TASK TO COMPLETE ▸ Please restate word for word, and with nothing added, the lines that run from the one holding "(603, 317) = (603, 288): none" to the end of the entries below.
-------- SOURCE DATA
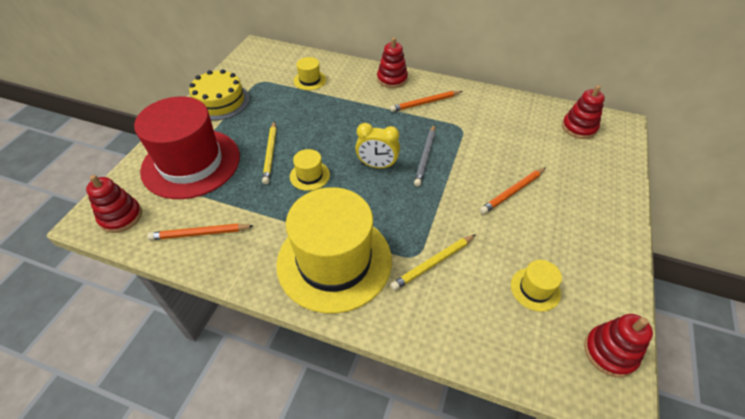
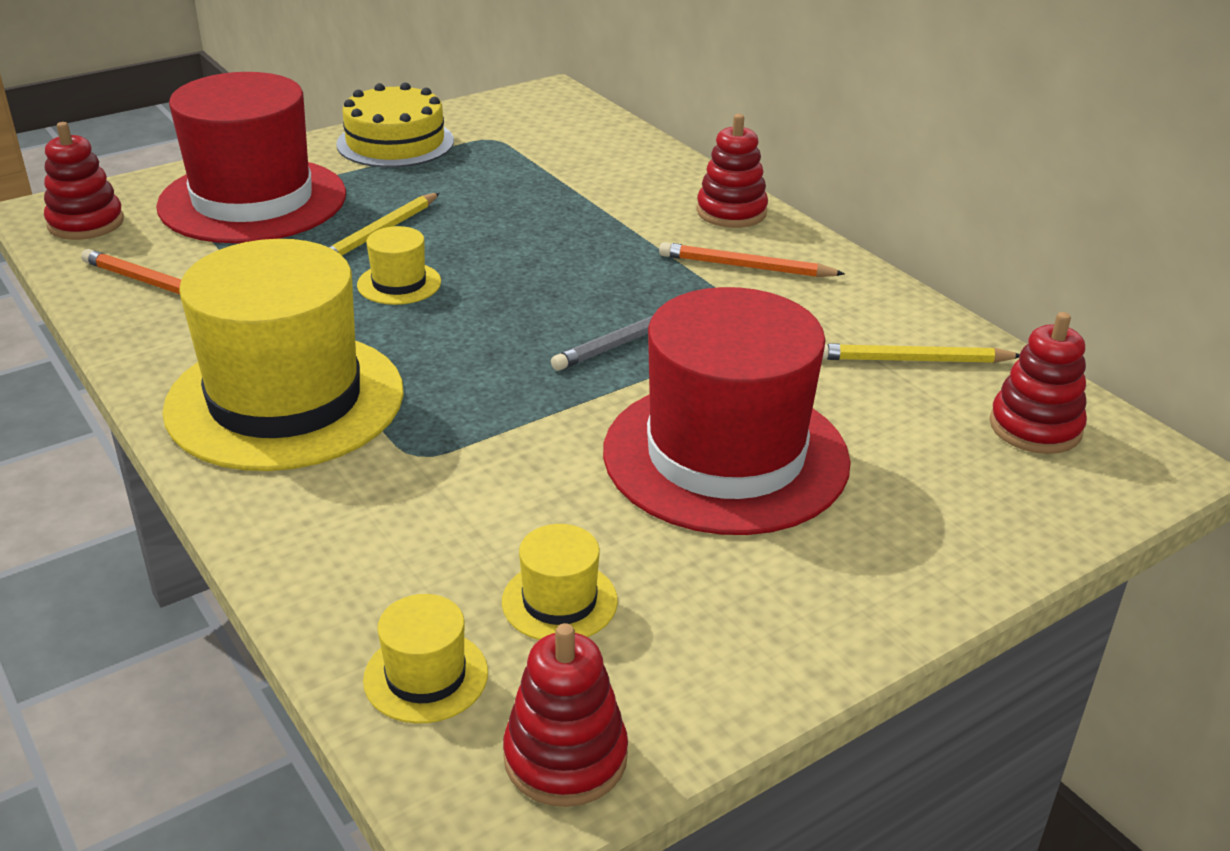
camera: 35 degrees right, 15 degrees down
(310, 80) = (577, 164): yellow hat -> yellow hat (426, 676)
(377, 165) = (527, 315): yellow clock -> none
(432, 263) = (431, 477): yellow pencil -> yellow pencil (911, 360)
(512, 192) = (725, 456): orange pencil -> red hat

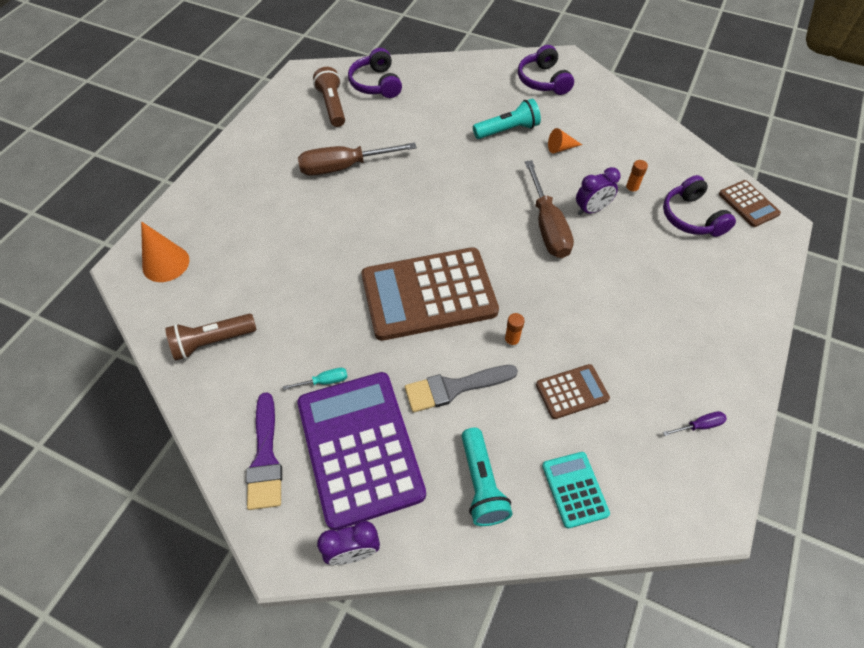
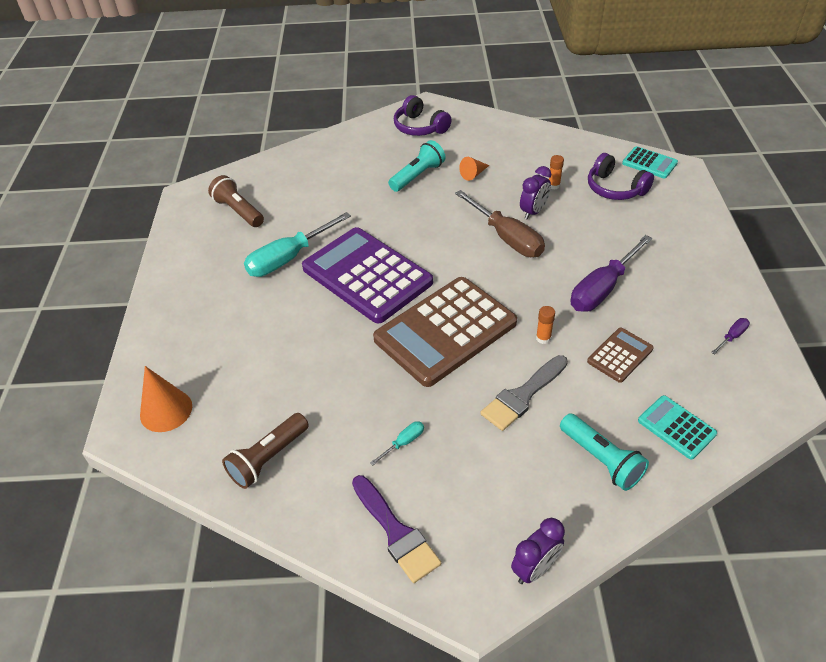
camera: 25 degrees left, 10 degrees down
(344, 167) = (289, 258): brown screwdriver -> turquoise screwdriver
(360, 448) = (477, 481): purple calculator -> purple calculator (367, 275)
(376, 84) = (268, 179): purple headphones -> none
(603, 317) = (603, 288): none -> purple screwdriver
(748, 204) = (649, 163): brown calculator -> turquoise calculator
----------------
TASK RESPONSE ▸
(603, 317) = (603, 288): none -> purple screwdriver
(748, 204) = (649, 163): brown calculator -> turquoise calculator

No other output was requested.